What you will do:
Starting at the line that contains "blue spinning top: 3 -> 6", return every line through the end of the data exactly, without pictures.

____________________

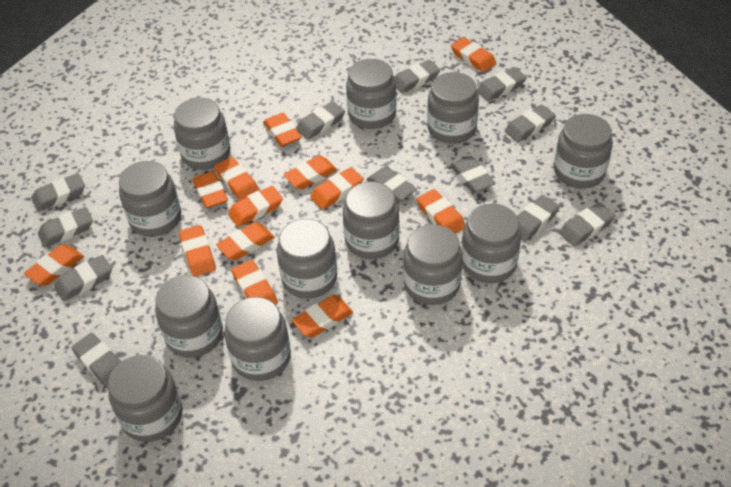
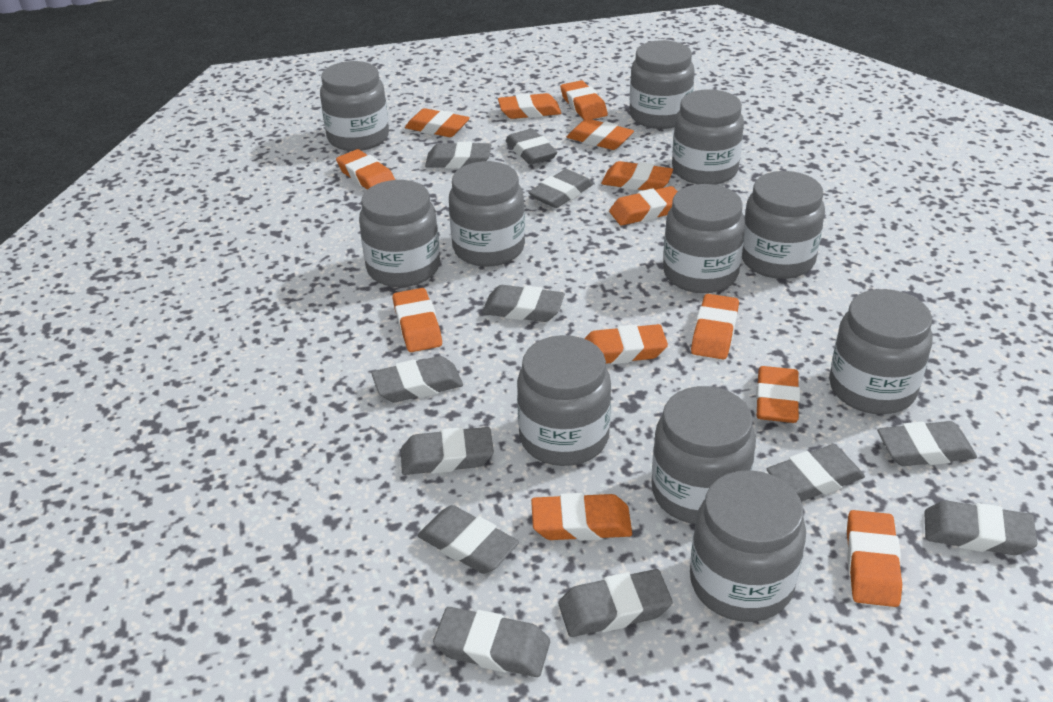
grey jar: 12 -> 11

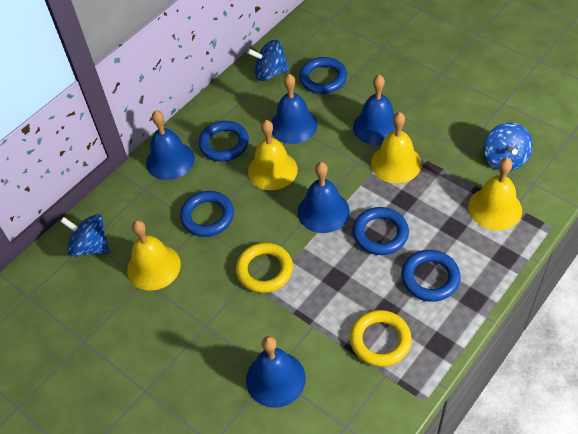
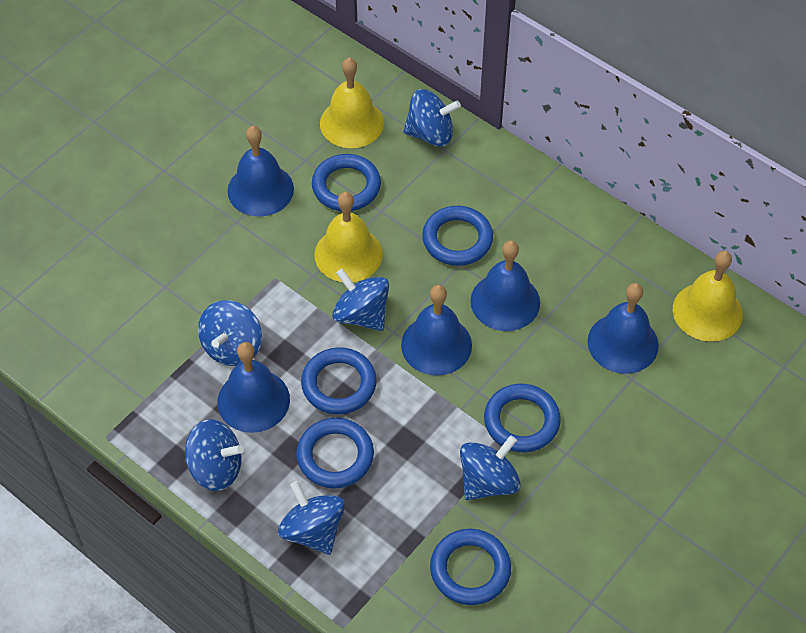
blue ring: 5 -> 6
blue spinning top: 3 -> 6
yellow bell: 4 -> 3
yellow ring: 2 -> 0

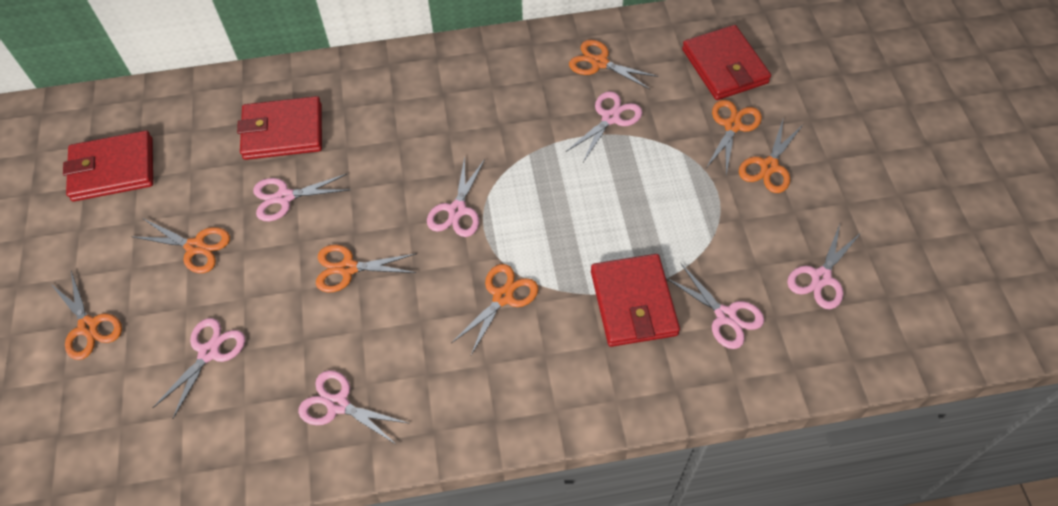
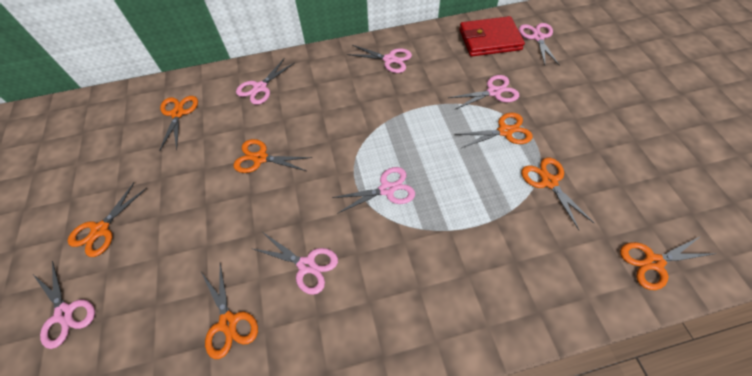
red wallet: 4 -> 1

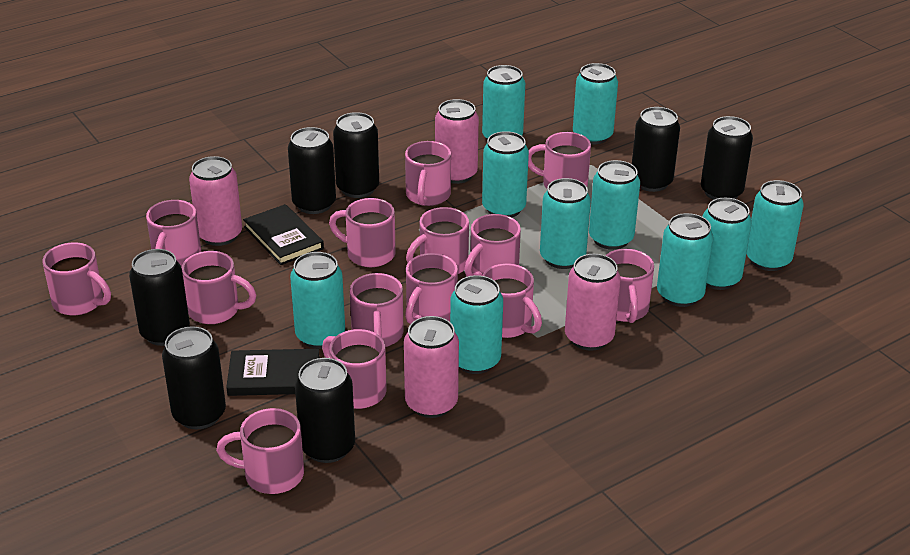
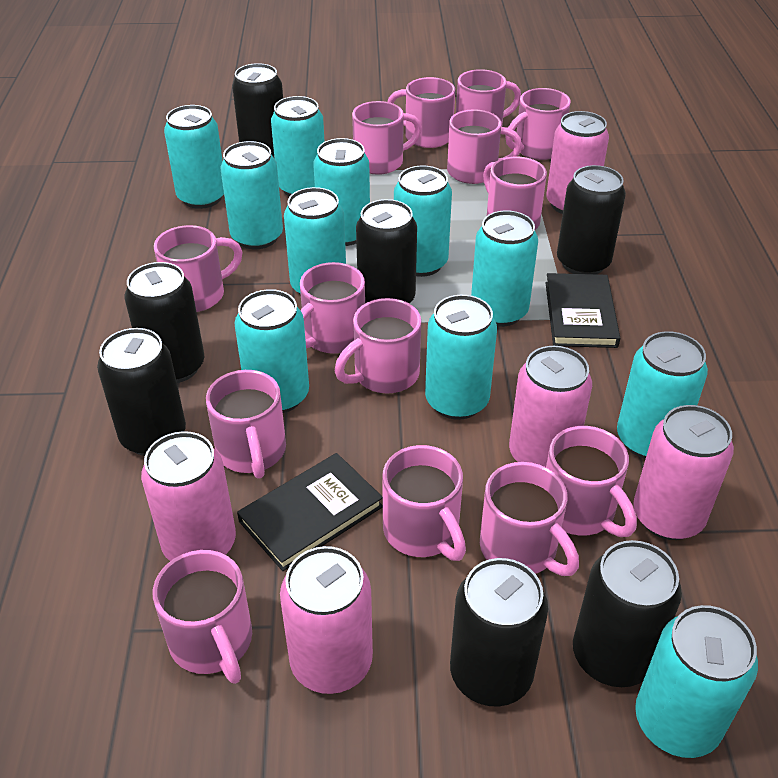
pink can: 4 -> 5
turquoise can: 10 -> 11

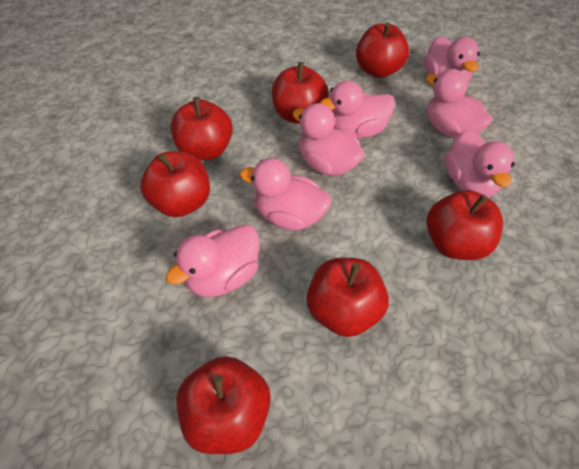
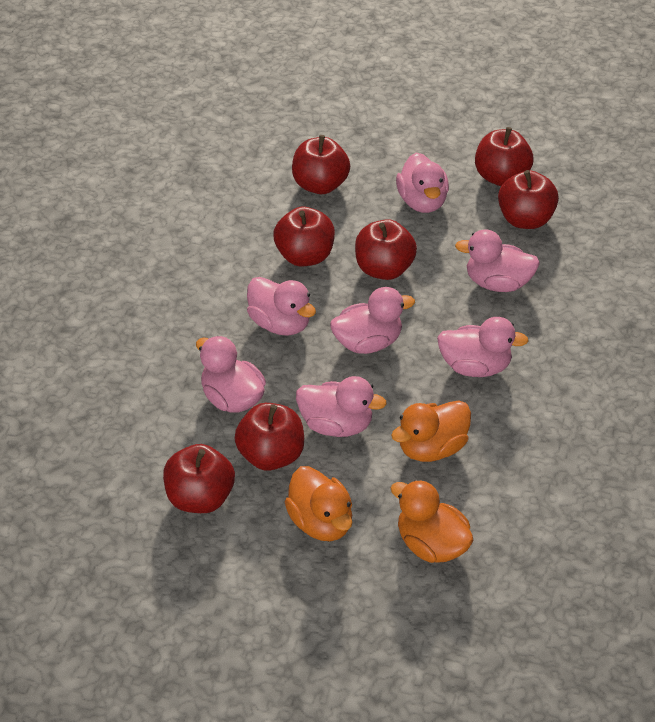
orange duck: 0 -> 3

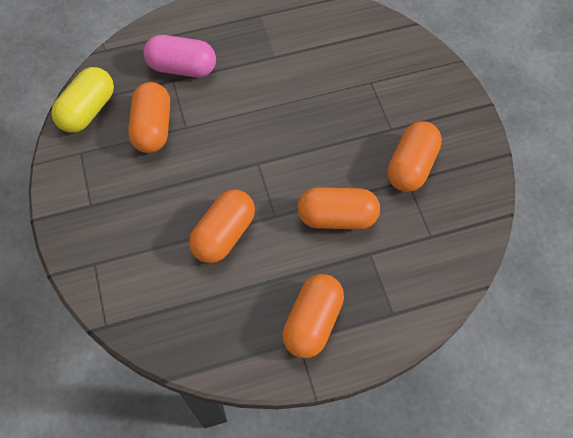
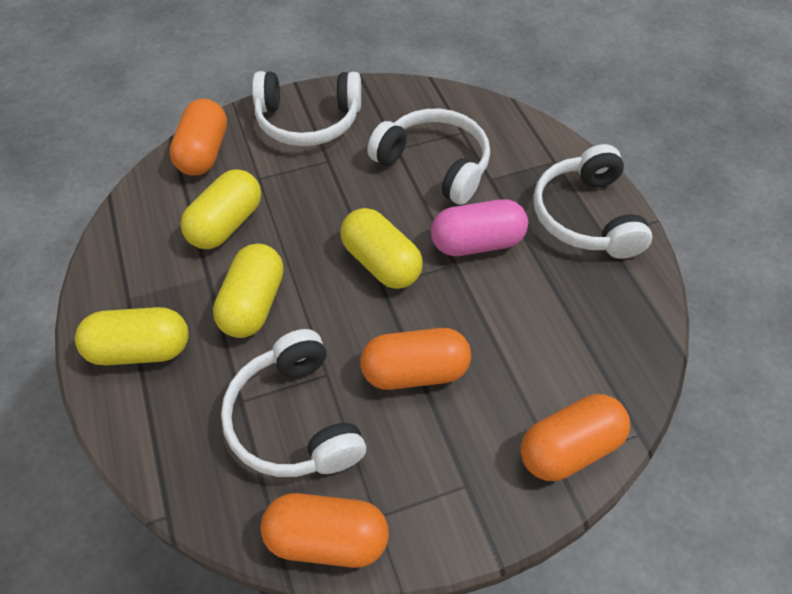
orange capsule: 5 -> 4
white headphones: 0 -> 4
yellow capsule: 1 -> 4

____________________

Solution to this exercise:
blue spinning top: 3 -> 6
yellow bell: 4 -> 3
yellow ring: 2 -> 0

red wallet: 4 -> 1

pink can: 4 -> 5
turquoise can: 10 -> 11

orange duck: 0 -> 3

orange capsule: 5 -> 4
white headphones: 0 -> 4
yellow capsule: 1 -> 4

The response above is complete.